=== Begin Enclosure ===

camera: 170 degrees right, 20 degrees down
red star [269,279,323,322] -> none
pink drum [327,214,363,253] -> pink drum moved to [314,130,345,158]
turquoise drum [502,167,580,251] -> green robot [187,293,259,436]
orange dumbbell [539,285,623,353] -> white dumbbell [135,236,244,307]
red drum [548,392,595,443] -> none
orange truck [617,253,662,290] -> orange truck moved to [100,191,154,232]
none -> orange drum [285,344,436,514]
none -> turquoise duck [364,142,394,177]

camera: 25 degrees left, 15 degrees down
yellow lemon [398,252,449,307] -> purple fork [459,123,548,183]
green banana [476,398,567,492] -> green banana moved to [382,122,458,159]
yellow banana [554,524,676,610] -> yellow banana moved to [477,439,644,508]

=== End Enclosure ===
=== Begin Enclosure ===

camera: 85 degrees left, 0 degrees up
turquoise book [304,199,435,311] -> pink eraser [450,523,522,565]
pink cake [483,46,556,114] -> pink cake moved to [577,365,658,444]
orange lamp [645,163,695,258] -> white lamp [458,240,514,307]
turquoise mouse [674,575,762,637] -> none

=== End Enclosure ===
=== Begin Enclosure ===

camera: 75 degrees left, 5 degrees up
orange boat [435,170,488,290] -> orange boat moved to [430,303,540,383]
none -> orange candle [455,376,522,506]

=== End Enclosure ===

> **PROBLEM TO WORK ON**
Take from the material above the lines running from the one with "none -> turquoise duck [364,142,394,177]" through the one with "yellow banana [554,524,676,610]", and repeat them exactly, with nothing else.

> **TASK RESULT**
none -> turquoise duck [364,142,394,177]

camera: 25 degrees left, 15 degrees down
yellow lemon [398,252,449,307] -> purple fork [459,123,548,183]
green banana [476,398,567,492] -> green banana moved to [382,122,458,159]
yellow banana [554,524,676,610] -> yellow banana moved to [477,439,644,508]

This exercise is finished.